ACTION ITEM - The required result is each line of the entries below containing the string "none".

DATA TO USE -
+++++

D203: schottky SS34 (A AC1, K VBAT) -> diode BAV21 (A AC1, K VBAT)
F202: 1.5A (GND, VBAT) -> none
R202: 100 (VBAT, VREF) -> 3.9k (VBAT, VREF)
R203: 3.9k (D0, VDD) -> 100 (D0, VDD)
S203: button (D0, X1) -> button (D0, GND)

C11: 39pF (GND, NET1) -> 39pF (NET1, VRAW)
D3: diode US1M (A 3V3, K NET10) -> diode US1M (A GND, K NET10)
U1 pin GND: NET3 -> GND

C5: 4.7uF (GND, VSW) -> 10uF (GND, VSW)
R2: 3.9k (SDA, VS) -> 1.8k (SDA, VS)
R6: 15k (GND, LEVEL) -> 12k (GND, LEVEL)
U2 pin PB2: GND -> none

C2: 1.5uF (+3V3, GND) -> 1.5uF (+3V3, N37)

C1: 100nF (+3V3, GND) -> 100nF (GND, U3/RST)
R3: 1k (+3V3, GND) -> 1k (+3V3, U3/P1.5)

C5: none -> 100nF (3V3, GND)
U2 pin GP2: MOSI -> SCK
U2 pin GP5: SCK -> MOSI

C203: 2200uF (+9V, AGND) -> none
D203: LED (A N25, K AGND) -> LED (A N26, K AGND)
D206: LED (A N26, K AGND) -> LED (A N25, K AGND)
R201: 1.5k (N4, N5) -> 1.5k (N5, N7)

+++++

SOLUTION TO THIS TASK -
F202: 1.5A (GND, VBAT) -> none
U2 pin PB2: GND -> none
C5: none -> 100nF (3V3, GND)
C203: 2200uF (+9V, AGND) -> none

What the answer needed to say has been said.